Work to complete
In your reply, repeat the full listing exactly and leave each picture out.

Source material
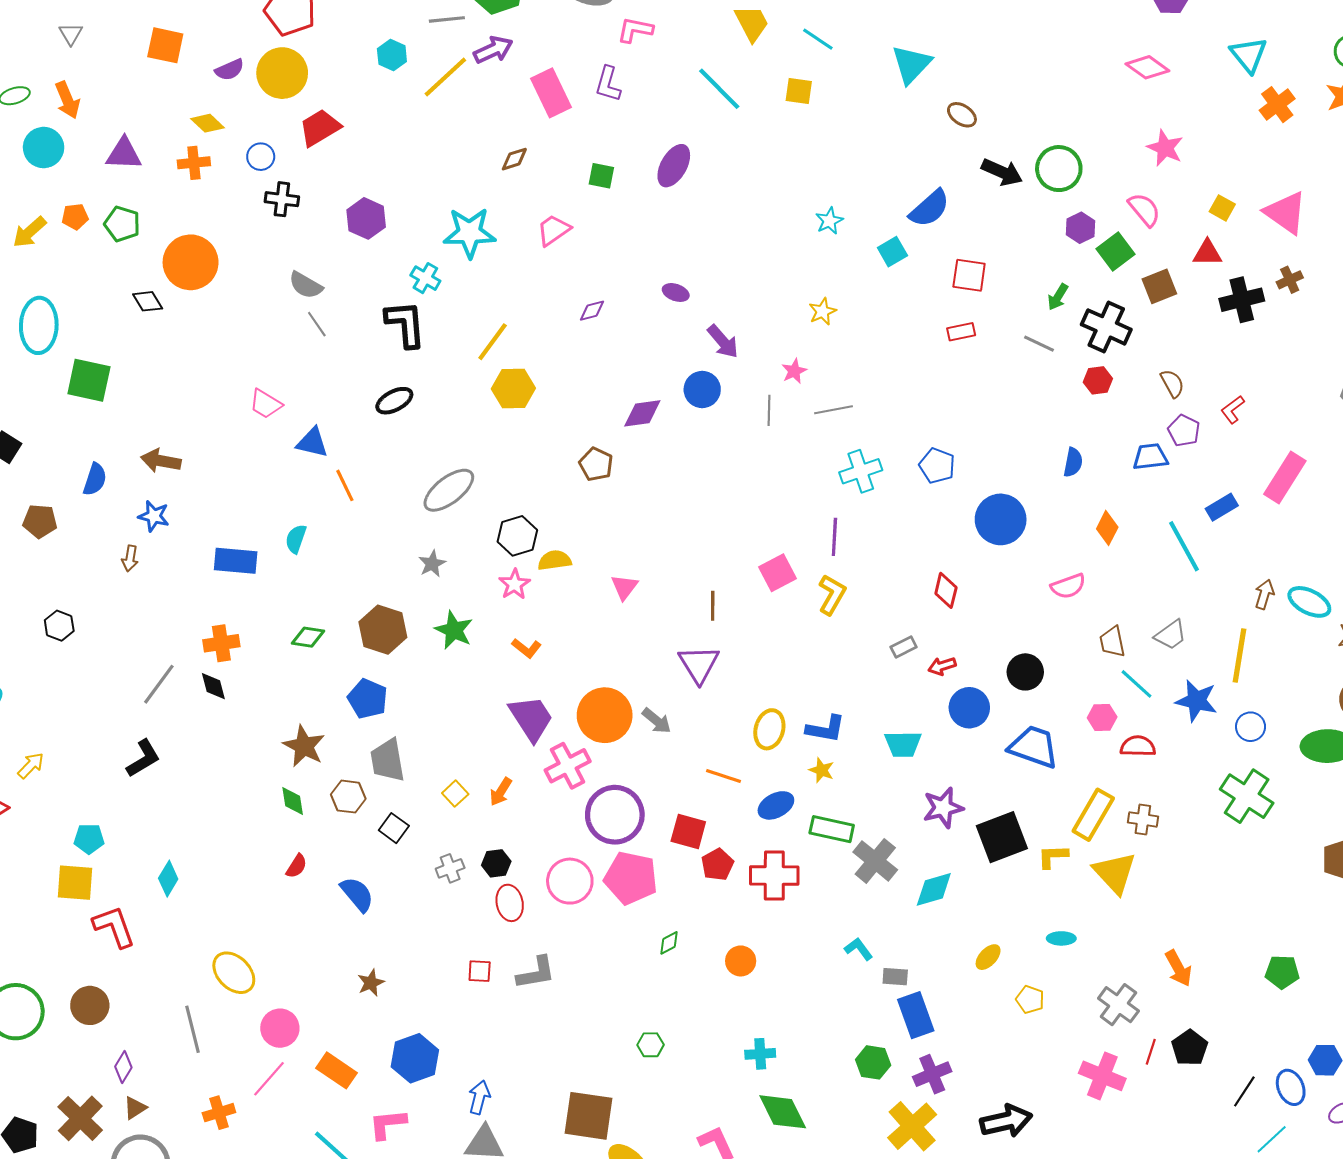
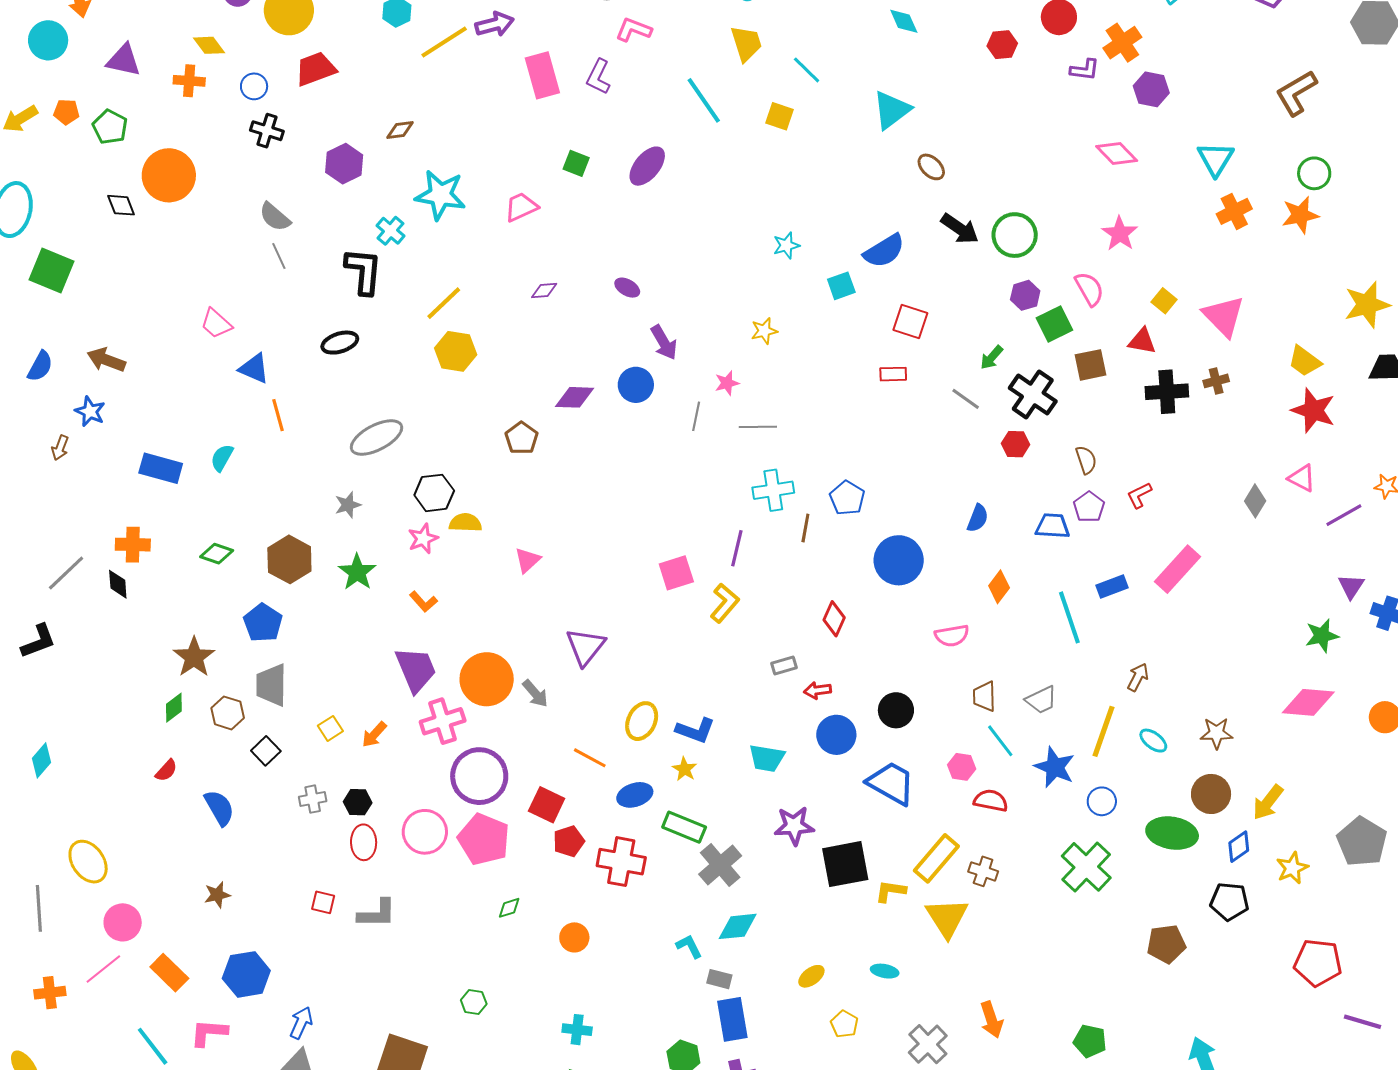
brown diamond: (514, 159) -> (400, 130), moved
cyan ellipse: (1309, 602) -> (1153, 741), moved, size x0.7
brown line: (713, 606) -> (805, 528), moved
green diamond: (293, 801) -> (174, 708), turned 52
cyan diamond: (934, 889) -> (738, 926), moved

Written response
brown diamond: (514, 159) -> (400, 130), moved
cyan ellipse: (1309, 602) -> (1153, 741), moved, size x0.7
brown line: (713, 606) -> (805, 528), moved
green diamond: (293, 801) -> (174, 708), turned 52
cyan diamond: (934, 889) -> (738, 926), moved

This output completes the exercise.